Data entries
# # # #
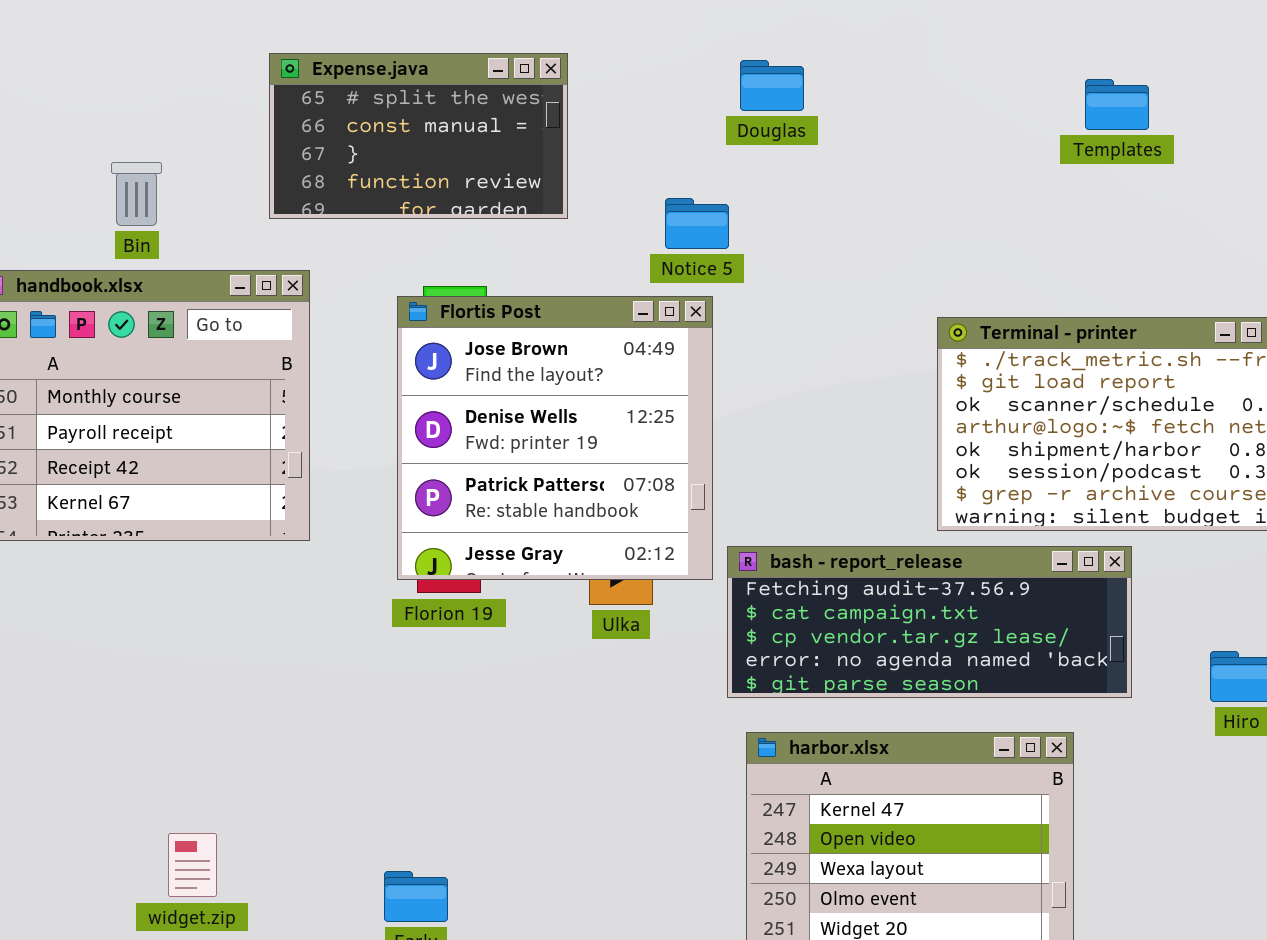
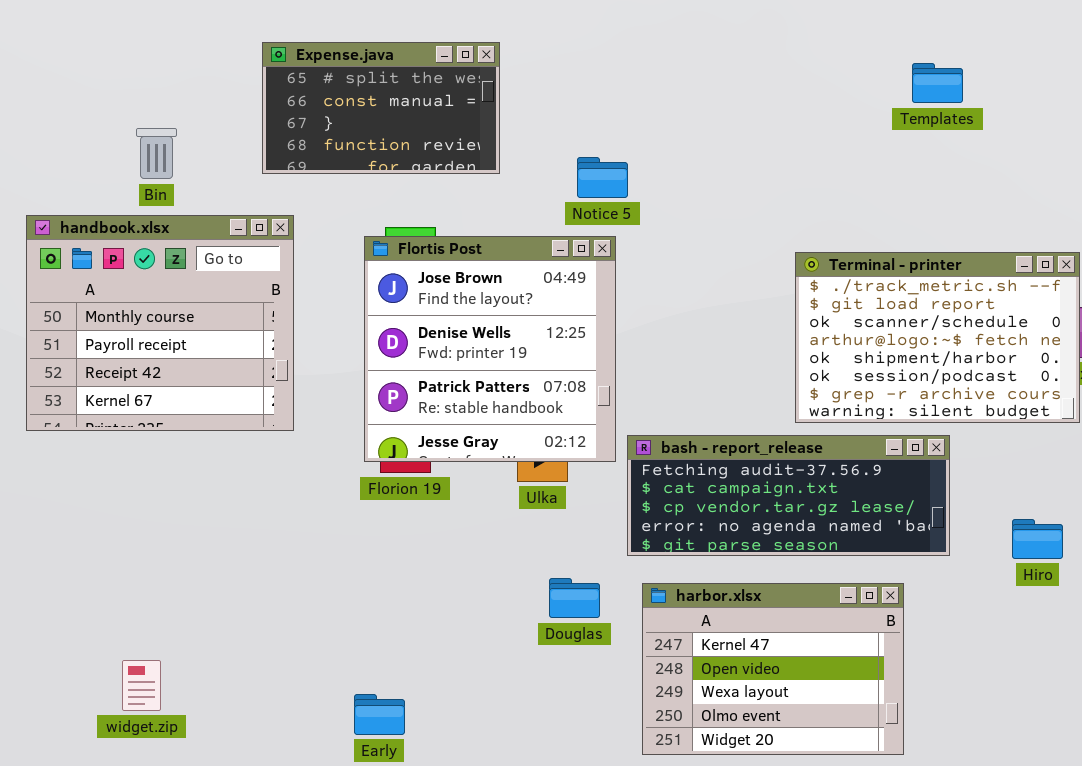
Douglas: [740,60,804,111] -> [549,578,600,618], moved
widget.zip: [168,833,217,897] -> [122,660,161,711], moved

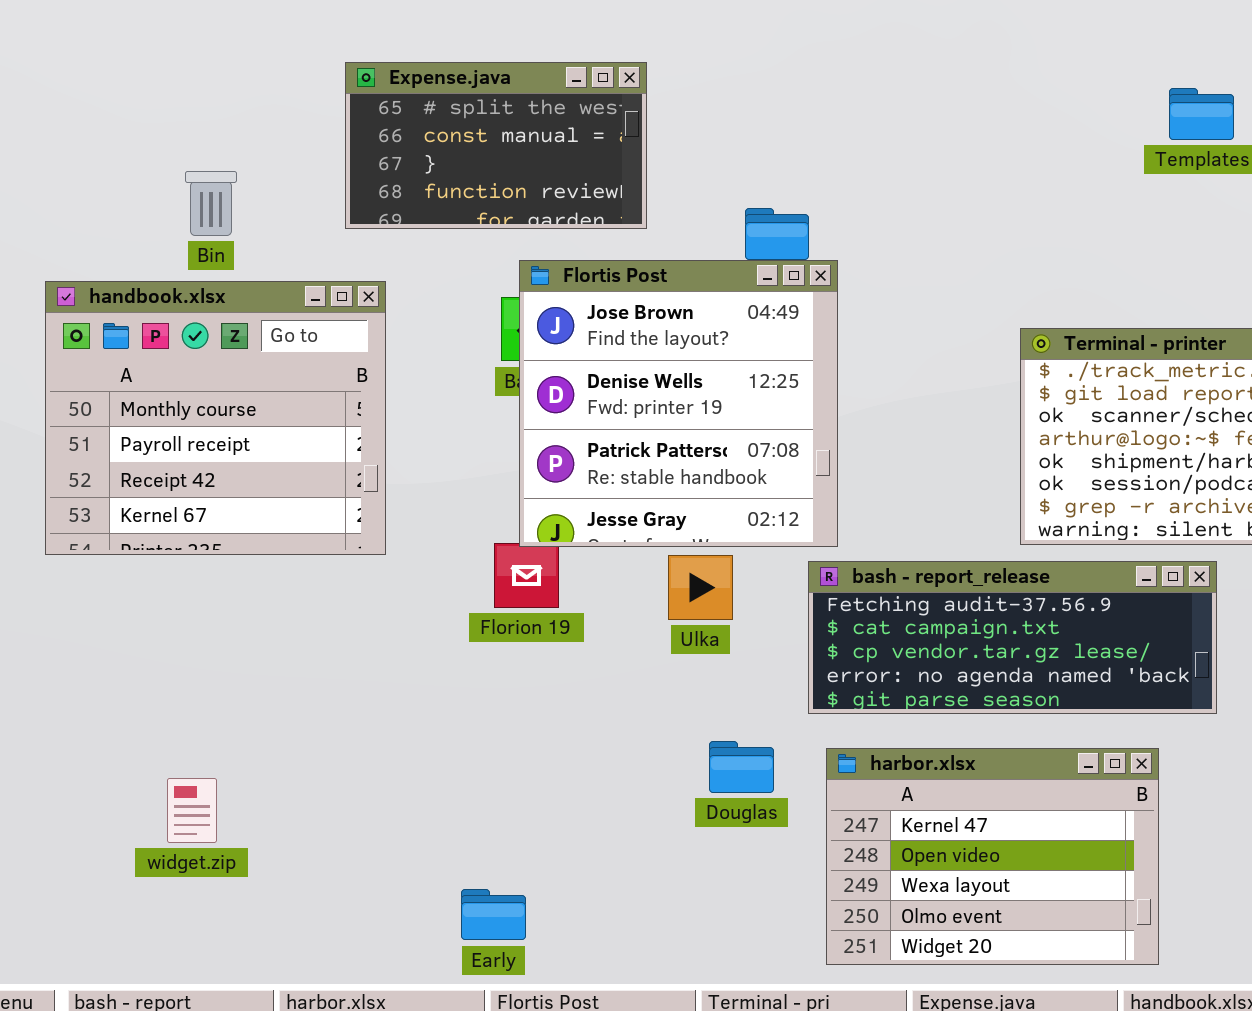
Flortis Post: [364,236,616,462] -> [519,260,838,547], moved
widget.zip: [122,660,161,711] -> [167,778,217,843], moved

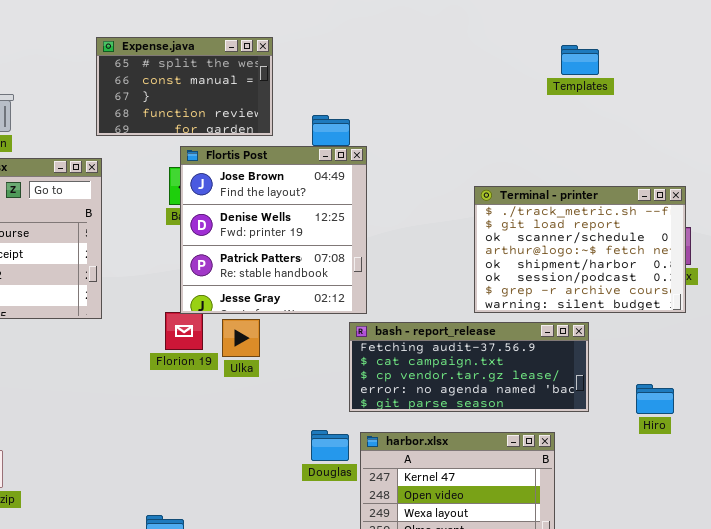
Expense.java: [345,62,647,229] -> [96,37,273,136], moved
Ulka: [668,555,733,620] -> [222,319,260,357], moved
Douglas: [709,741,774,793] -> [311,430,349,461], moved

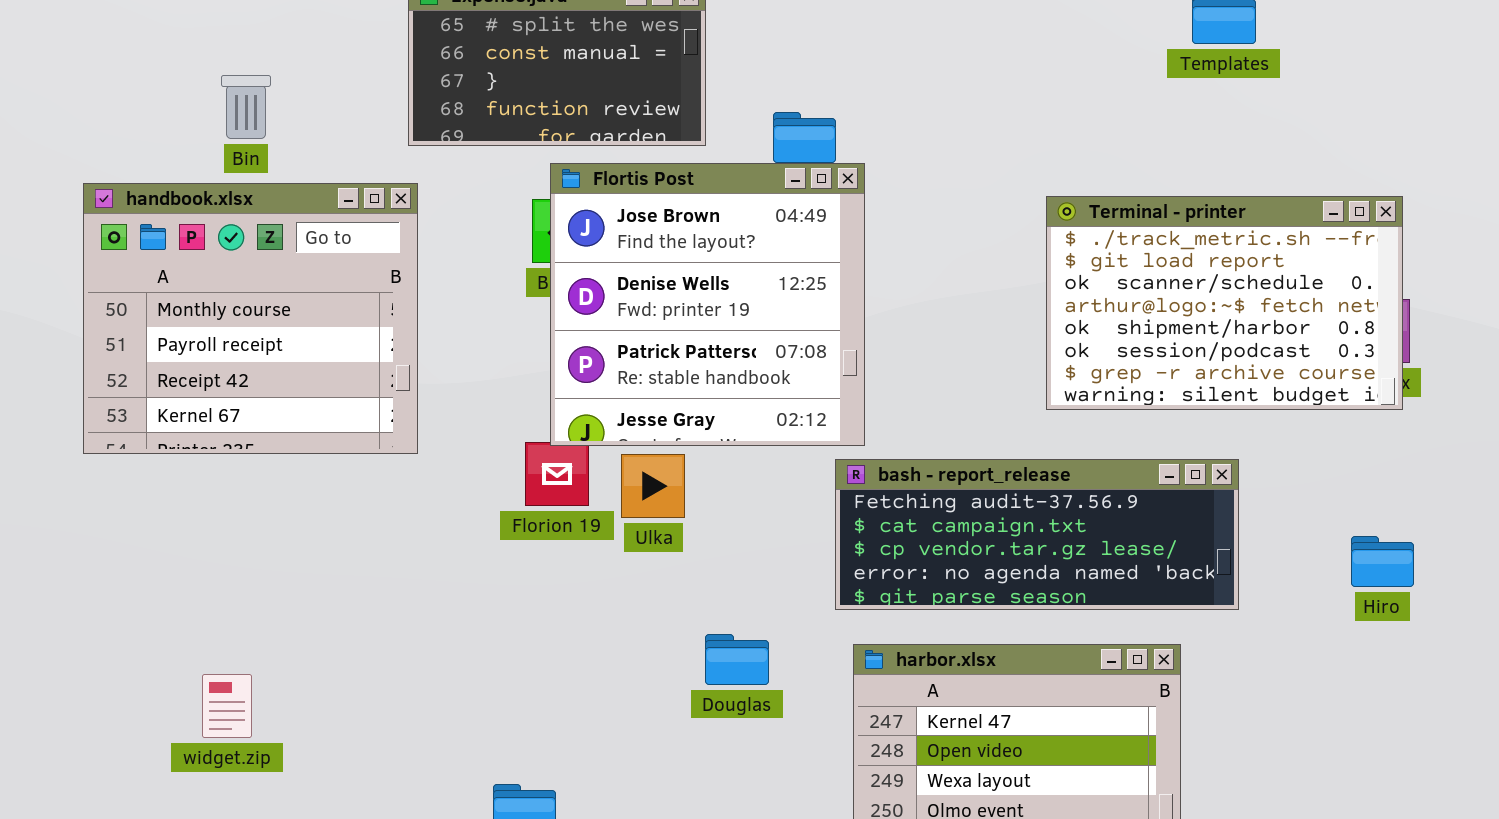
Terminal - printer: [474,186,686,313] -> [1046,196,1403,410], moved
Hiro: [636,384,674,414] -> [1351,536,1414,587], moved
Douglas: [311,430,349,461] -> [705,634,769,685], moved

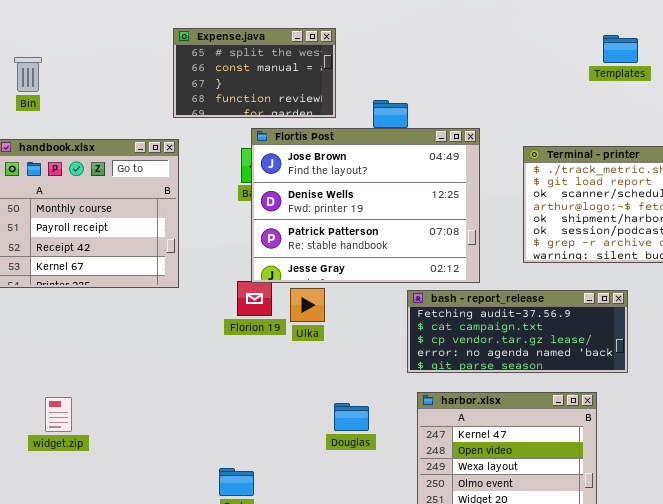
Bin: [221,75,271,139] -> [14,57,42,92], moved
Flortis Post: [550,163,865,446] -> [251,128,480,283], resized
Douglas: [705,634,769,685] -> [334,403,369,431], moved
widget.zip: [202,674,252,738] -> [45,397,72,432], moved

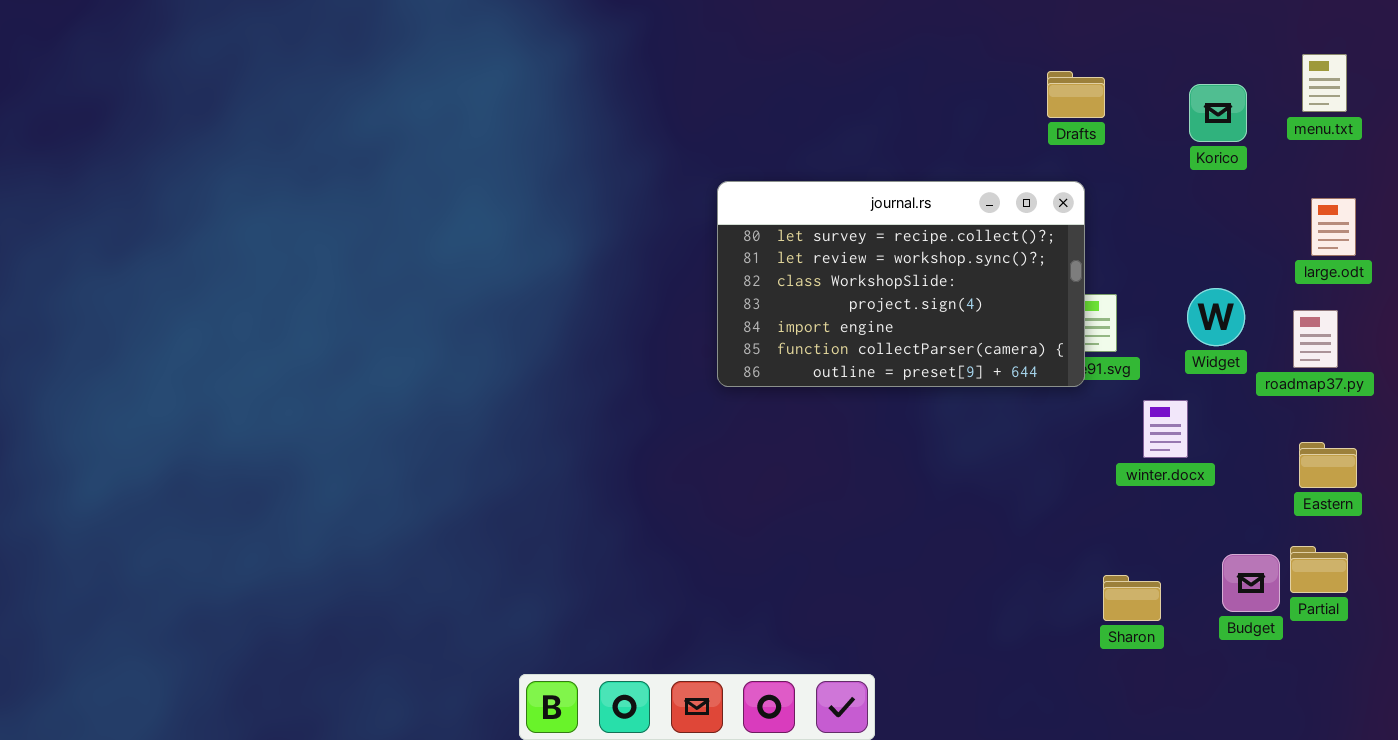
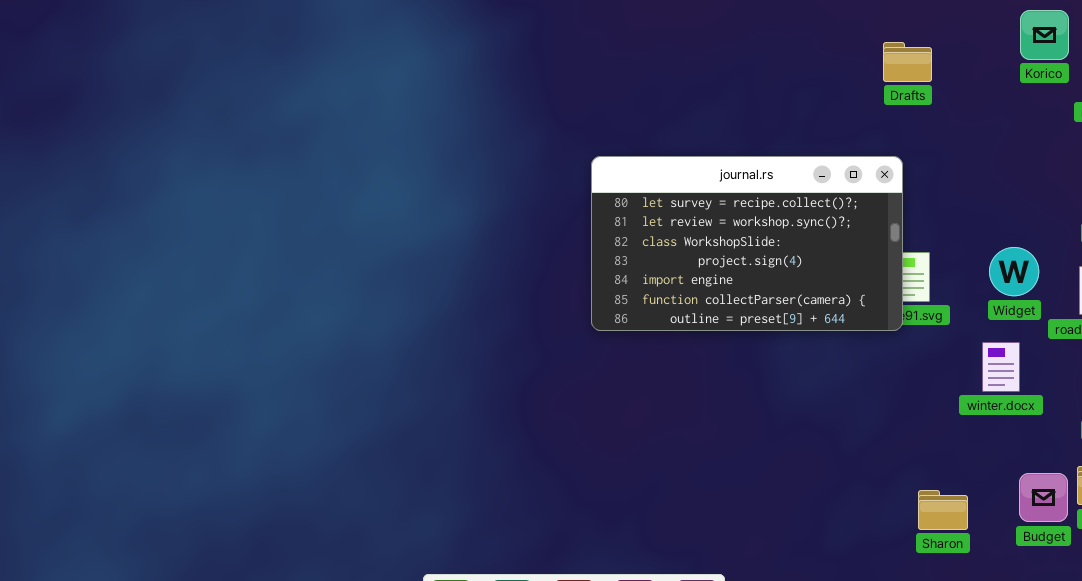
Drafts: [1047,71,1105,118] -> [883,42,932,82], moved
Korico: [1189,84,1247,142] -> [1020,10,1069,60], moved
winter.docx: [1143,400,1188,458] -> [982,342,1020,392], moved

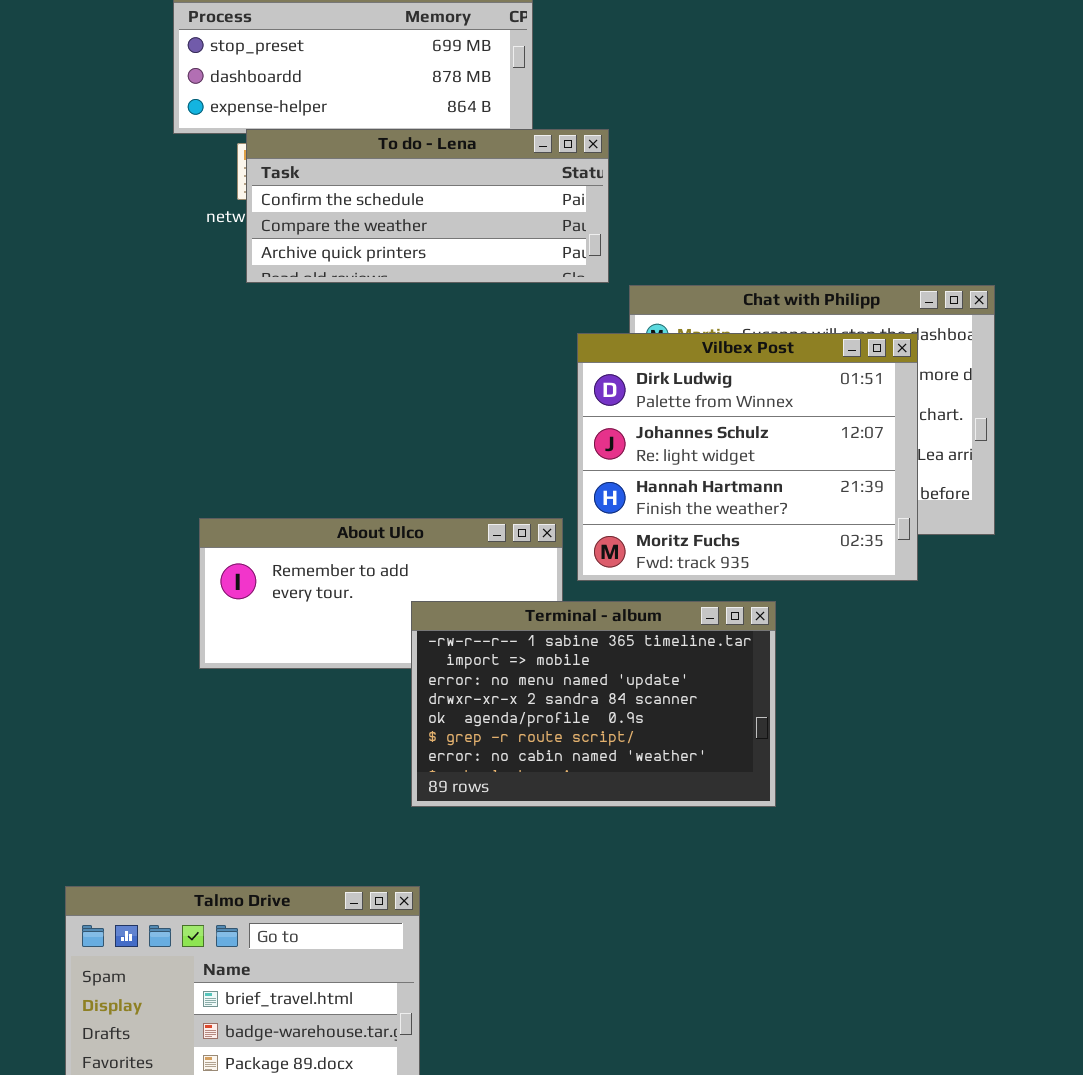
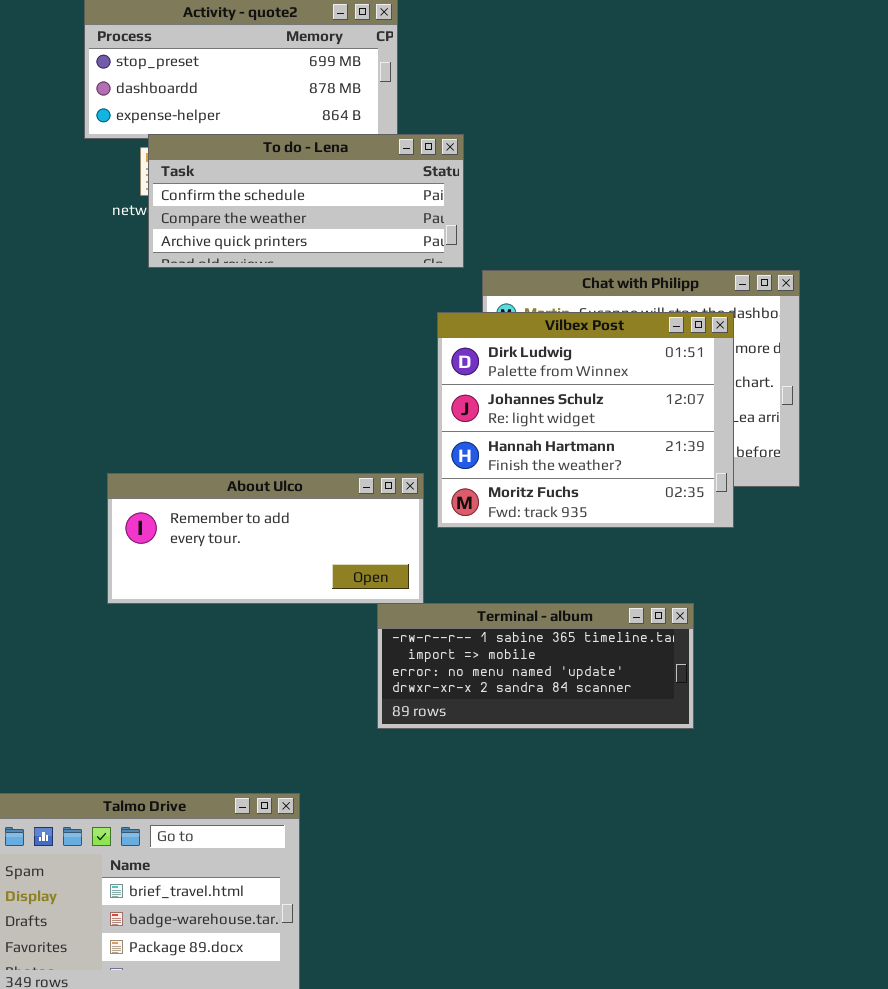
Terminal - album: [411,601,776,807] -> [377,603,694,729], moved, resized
# # # #
### [ACTION ITEM]
Keeping every word as it is, write out all the data and omit the pictures.

### [ANSWER TO THE EXERCISE]
Douglas: [740,60,804,111] -> [549,578,600,618], moved
widget.zip: [168,833,217,897] -> [122,660,161,711], moved

Flortis Post: [364,236,616,462] -> [519,260,838,547], moved
widget.zip: [122,660,161,711] -> [167,778,217,843], moved

Expense.java: [345,62,647,229] -> [96,37,273,136], moved
Ulka: [668,555,733,620] -> [222,319,260,357], moved
Douglas: [709,741,774,793] -> [311,430,349,461], moved

Terminal - printer: [474,186,686,313] -> [1046,196,1403,410], moved
Hiro: [636,384,674,414] -> [1351,536,1414,587], moved
Douglas: [311,430,349,461] -> [705,634,769,685], moved

Bin: [221,75,271,139] -> [14,57,42,92], moved
Flortis Post: [550,163,865,446] -> [251,128,480,283], resized
Douglas: [705,634,769,685] -> [334,403,369,431], moved
widget.zip: [202,674,252,738] -> [45,397,72,432], moved

Drafts: [1047,71,1105,118] -> [883,42,932,82], moved
Korico: [1189,84,1247,142] -> [1020,10,1069,60], moved
winter.docx: [1143,400,1188,458] -> [982,342,1020,392], moved

Terminal - album: [411,601,776,807] -> [377,603,694,729], moved, resized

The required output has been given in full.